• **Your task**
Write out the records once more, exactly as given.

• **Data for this task**

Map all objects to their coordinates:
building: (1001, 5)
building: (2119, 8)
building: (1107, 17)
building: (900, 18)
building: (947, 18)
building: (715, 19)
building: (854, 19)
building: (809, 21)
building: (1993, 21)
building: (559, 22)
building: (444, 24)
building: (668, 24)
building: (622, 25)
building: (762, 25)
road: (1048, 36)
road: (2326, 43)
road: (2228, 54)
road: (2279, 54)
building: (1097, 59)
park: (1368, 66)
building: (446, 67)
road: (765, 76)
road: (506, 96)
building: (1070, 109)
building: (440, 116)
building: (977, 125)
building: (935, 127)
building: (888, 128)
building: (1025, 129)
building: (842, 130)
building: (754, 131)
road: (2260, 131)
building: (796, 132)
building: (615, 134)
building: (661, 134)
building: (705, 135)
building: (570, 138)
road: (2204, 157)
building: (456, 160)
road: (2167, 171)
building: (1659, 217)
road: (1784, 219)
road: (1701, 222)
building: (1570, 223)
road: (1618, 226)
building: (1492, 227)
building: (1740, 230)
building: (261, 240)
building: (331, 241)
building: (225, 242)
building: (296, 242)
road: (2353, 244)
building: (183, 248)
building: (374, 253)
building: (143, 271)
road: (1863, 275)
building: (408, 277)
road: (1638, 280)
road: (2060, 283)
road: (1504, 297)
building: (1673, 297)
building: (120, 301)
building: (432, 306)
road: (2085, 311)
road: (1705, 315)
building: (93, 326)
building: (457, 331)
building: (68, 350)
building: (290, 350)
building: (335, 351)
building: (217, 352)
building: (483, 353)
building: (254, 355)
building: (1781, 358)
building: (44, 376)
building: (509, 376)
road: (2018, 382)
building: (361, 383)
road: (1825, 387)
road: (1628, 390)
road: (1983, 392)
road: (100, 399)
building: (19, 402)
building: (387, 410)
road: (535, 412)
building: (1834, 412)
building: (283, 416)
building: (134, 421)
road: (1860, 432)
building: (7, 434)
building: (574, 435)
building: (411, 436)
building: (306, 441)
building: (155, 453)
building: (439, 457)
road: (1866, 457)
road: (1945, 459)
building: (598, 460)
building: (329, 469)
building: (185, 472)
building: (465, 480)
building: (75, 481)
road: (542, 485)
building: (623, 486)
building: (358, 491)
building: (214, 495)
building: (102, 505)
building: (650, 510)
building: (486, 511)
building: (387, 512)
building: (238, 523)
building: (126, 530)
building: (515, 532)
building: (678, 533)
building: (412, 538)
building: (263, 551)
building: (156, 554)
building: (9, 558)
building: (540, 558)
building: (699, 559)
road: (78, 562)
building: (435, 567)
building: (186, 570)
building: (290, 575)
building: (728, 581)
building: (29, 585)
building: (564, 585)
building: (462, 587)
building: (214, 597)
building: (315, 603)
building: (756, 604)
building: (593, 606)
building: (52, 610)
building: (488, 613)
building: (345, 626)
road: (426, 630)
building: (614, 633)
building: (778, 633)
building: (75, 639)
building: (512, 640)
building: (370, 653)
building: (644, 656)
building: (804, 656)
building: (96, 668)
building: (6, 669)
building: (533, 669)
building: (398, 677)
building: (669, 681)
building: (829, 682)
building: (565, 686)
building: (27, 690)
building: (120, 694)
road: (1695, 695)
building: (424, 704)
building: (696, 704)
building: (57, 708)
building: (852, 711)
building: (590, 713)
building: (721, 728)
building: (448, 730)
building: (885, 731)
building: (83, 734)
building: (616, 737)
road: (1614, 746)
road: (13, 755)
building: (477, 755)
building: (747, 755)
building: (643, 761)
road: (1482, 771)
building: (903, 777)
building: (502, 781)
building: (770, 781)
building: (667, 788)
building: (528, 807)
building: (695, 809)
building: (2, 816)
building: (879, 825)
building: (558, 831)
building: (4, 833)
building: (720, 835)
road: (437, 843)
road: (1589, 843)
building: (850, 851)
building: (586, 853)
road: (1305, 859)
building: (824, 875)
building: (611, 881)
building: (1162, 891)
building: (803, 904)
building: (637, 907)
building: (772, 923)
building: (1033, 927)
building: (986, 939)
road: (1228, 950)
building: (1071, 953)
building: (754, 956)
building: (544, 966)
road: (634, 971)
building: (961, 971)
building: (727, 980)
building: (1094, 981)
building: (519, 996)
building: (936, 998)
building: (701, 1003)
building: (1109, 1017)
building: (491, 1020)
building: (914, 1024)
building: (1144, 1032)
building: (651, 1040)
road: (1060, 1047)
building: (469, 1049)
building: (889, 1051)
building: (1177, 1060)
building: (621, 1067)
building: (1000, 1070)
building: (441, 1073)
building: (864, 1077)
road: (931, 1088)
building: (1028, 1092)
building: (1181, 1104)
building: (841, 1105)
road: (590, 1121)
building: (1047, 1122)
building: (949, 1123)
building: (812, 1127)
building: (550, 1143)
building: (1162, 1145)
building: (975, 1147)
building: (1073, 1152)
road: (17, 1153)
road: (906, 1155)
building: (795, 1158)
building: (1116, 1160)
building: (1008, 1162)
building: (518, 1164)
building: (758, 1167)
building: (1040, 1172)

• **Output of the exercise**
Map all objects to their coordinates:
building: (1001, 5)
building: (2119, 8)
building: (1107, 17)
building: (900, 18)
building: (947, 18)
building: (715, 19)
building: (854, 19)
building: (809, 21)
building: (1993, 21)
building: (559, 22)
building: (444, 24)
building: (668, 24)
building: (622, 25)
building: (762, 25)
road: (1048, 36)
road: (2326, 43)
road: (2228, 54)
road: (2279, 54)
building: (1097, 59)
park: (1368, 66)
building: (446, 67)
road: (765, 76)
road: (506, 96)
building: (1070, 109)
building: (440, 116)
building: (977, 125)
building: (935, 127)
building: (888, 128)
building: (1025, 129)
building: (842, 130)
building: (754, 131)
road: (2260, 131)
building: (796, 132)
building: (615, 134)
building: (661, 134)
building: (705, 135)
building: (570, 138)
road: (2204, 157)
building: (456, 160)
road: (2167, 171)
building: (1659, 217)
road: (1784, 219)
road: (1701, 222)
building: (1570, 223)
road: (1618, 226)
building: (1492, 227)
building: (1740, 230)
building: (261, 240)
building: (331, 241)
building: (225, 242)
building: (296, 242)
road: (2353, 244)
building: (183, 248)
building: (374, 253)
building: (143, 271)
road: (1863, 275)
building: (408, 277)
road: (1638, 280)
road: (2060, 283)
road: (1504, 297)
building: (1673, 297)
building: (120, 301)
building: (432, 306)
road: (2085, 311)
road: (1705, 315)
building: (93, 326)
building: (457, 331)
building: (68, 350)
building: (290, 350)
building: (335, 351)
building: (217, 352)
building: (483, 353)
building: (254, 355)
building: (1781, 358)
building: (44, 376)
building: (509, 376)
road: (2018, 382)
building: (361, 383)
road: (1825, 387)
road: (1628, 390)
road: (1983, 392)
road: (100, 399)
building: (19, 402)
building: (387, 410)
road: (535, 412)
building: (1834, 412)
building: (283, 416)
building: (134, 421)
road: (1860, 432)
building: (7, 434)
building: (574, 435)
building: (411, 436)
building: (306, 441)
building: (155, 453)
building: (439, 457)
road: (1866, 457)
road: (1945, 459)
building: (598, 460)
building: (329, 469)
building: (185, 472)
building: (465, 480)
building: (75, 481)
road: (542, 485)
building: (623, 486)
building: (358, 491)
building: (214, 495)
building: (102, 505)
building: (650, 510)
building: (486, 511)
building: (387, 512)
building: (238, 523)
building: (126, 530)
building: (515, 532)
building: (678, 533)
building: (412, 538)
building: (263, 551)
building: (156, 554)
building: (9, 558)
building: (540, 558)
building: (699, 559)
road: (78, 562)
building: (435, 567)
building: (186, 570)
building: (290, 575)
building: (728, 581)
building: (29, 585)
building: (564, 585)
building: (462, 587)
building: (214, 597)
building: (315, 603)
building: (756, 604)
building: (593, 606)
building: (52, 610)
building: (488, 613)
building: (345, 626)
road: (426, 630)
building: (614, 633)
building: (778, 633)
building: (75, 639)
building: (512, 640)
building: (370, 653)
building: (644, 656)
building: (804, 656)
building: (96, 668)
building: (6, 669)
building: (533, 669)
building: (398, 677)
building: (669, 681)
building: (829, 682)
building: (565, 686)
building: (27, 690)
building: (120, 694)
road: (1695, 695)
building: (424, 704)
building: (696, 704)
building: (57, 708)
building: (852, 711)
building: (590, 713)
building: (721, 728)
building: (448, 730)
building: (885, 731)
building: (83, 734)
building: (616, 737)
road: (1614, 746)
road: (13, 755)
building: (477, 755)
building: (747, 755)
building: (643, 761)
road: (1482, 771)
building: (903, 777)
building: (502, 781)
building: (770, 781)
building: (667, 788)
building: (528, 807)
building: (695, 809)
building: (2, 816)
building: (879, 825)
building: (558, 831)
building: (4, 833)
building: (720, 835)
road: (437, 843)
road: (1589, 843)
building: (850, 851)
building: (586, 853)
road: (1305, 859)
building: (824, 875)
building: (611, 881)
building: (1162, 891)
building: (803, 904)
building: (637, 907)
building: (772, 923)
building: (1033, 927)
building: (986, 939)
road: (1228, 950)
building: (1071, 953)
building: (754, 956)
building: (544, 966)
road: (634, 971)
building: (961, 971)
building: (727, 980)
building: (1094, 981)
building: (519, 996)
building: (936, 998)
building: (701, 1003)
building: (1109, 1017)
building: (491, 1020)
building: (914, 1024)
building: (1144, 1032)
building: (651, 1040)
road: (1060, 1047)
building: (469, 1049)
building: (889, 1051)
building: (1177, 1060)
building: (621, 1067)
building: (1000, 1070)
building: (441, 1073)
building: (864, 1077)
road: (931, 1088)
building: (1028, 1092)
building: (1181, 1104)
building: (841, 1105)
road: (590, 1121)
building: (1047, 1122)
building: (949, 1123)
building: (812, 1127)
building: (550, 1143)
building: (1162, 1145)
building: (975, 1147)
building: (1073, 1152)
road: (17, 1153)
road: (906, 1155)
building: (795, 1158)
building: (1116, 1160)
building: (1008, 1162)
building: (518, 1164)
building: (758, 1167)
building: (1040, 1172)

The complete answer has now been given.